[Input data Boundary: Start]

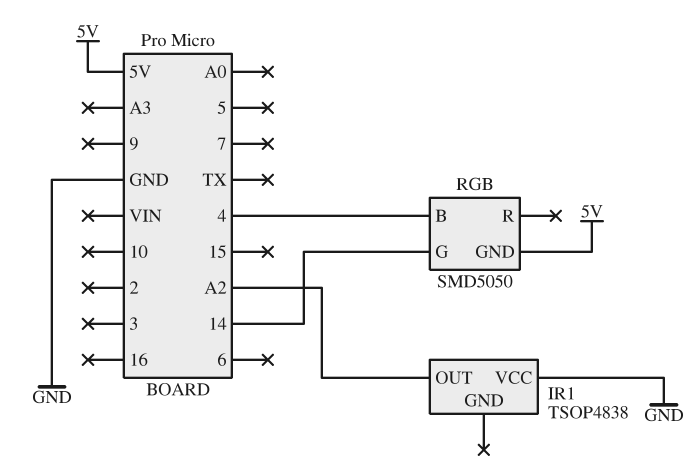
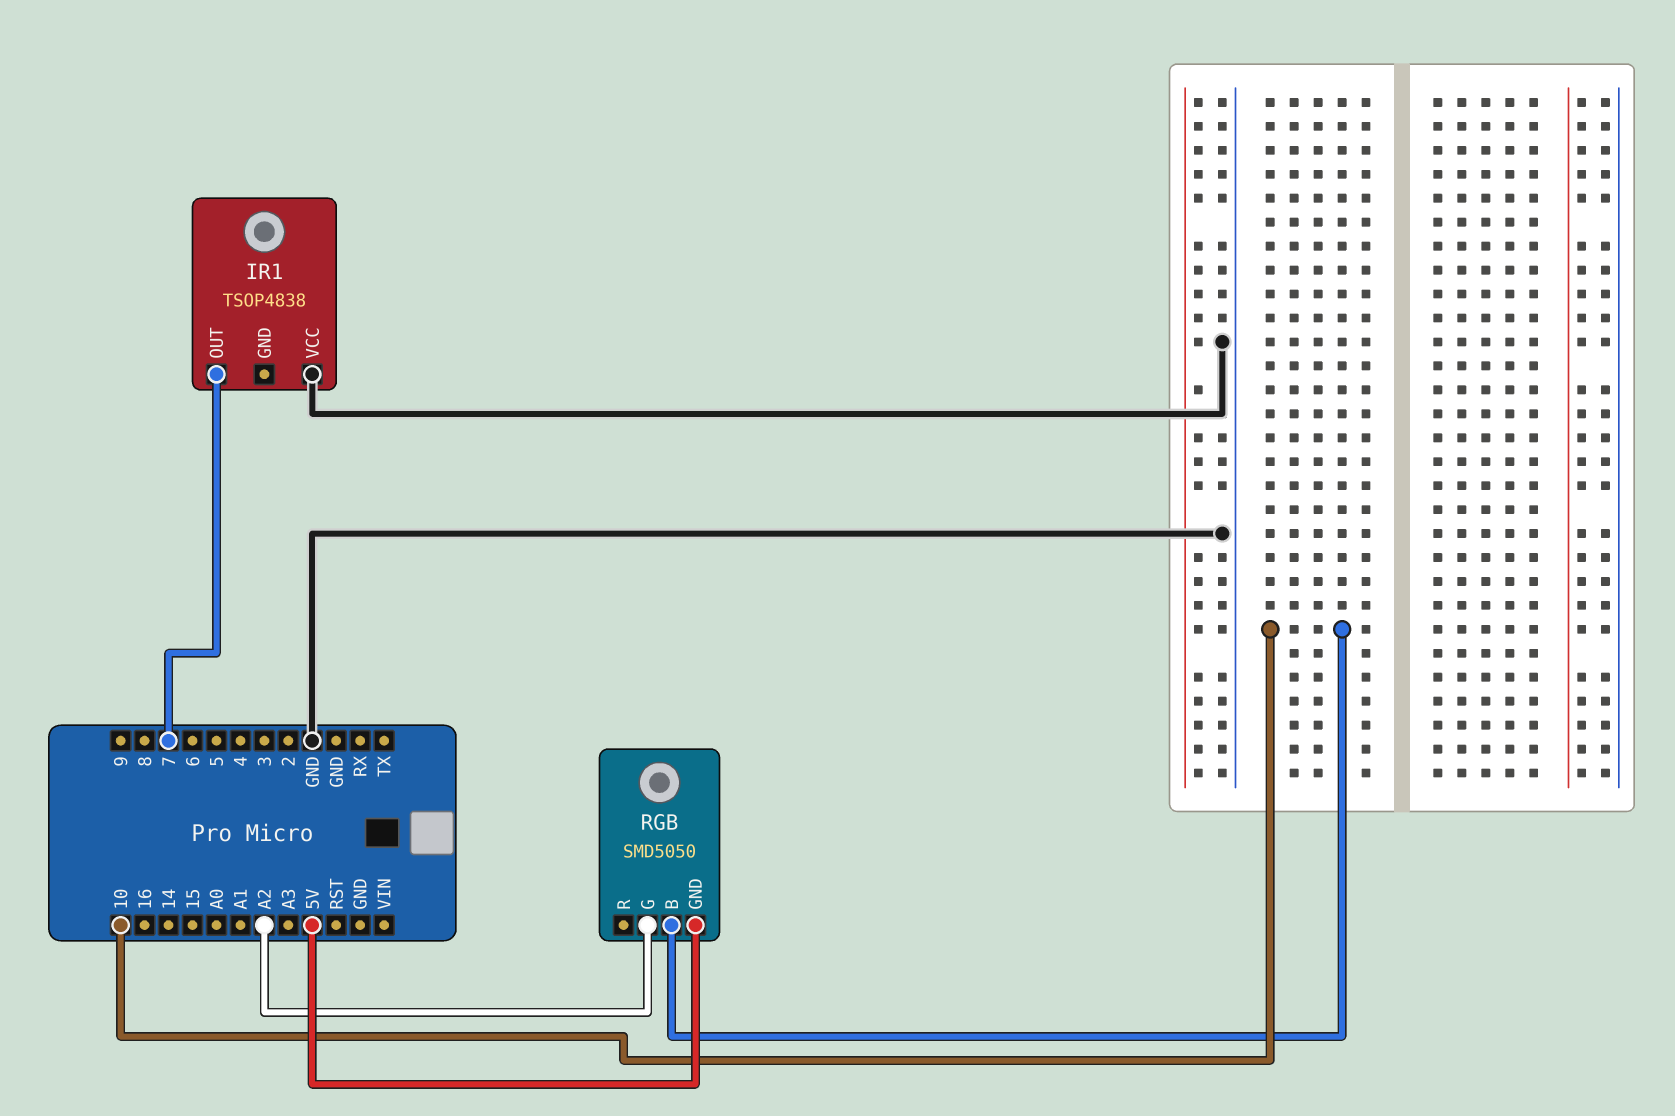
IR1 pin OUT: A2 -> 7
RGB pin B: 4 -> 10
RGB pin G: 14 -> A2

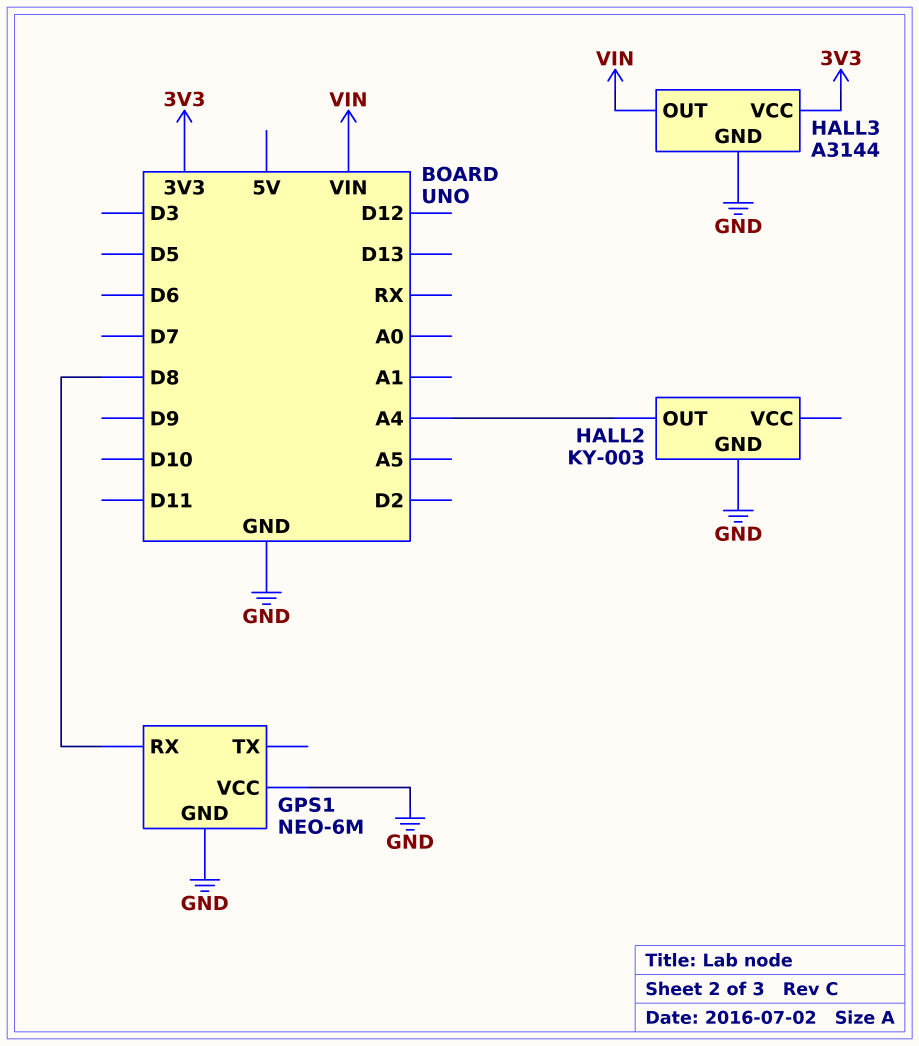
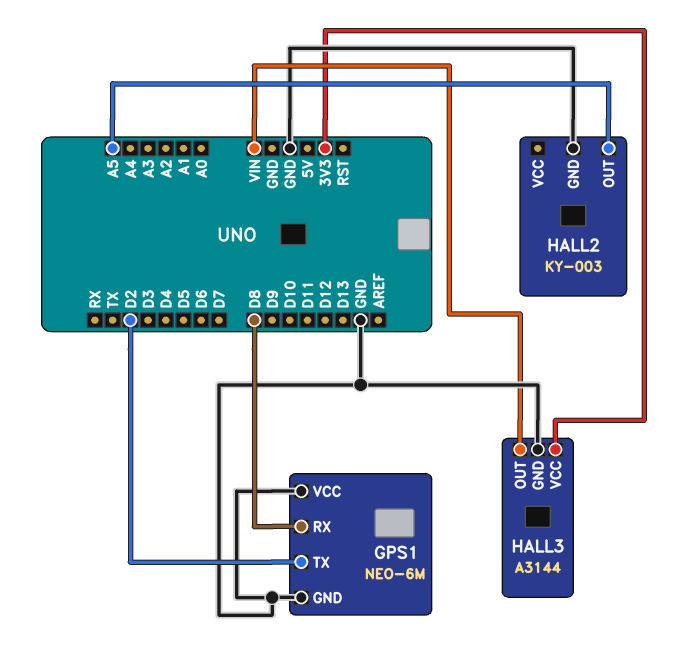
GPS1 pin TX: none -> D2
HALL2 pin OUT: A4 -> A5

[Input data Boundary: End]

### Exercise goal
With the pictures set aside, repeat every entry above exactly.

### Expected answer
IR1 pin OUT: A2 -> 7
RGB pin B: 4 -> 10
RGB pin G: 14 -> A2

GPS1 pin TX: none -> D2
HALL2 pin OUT: A4 -> A5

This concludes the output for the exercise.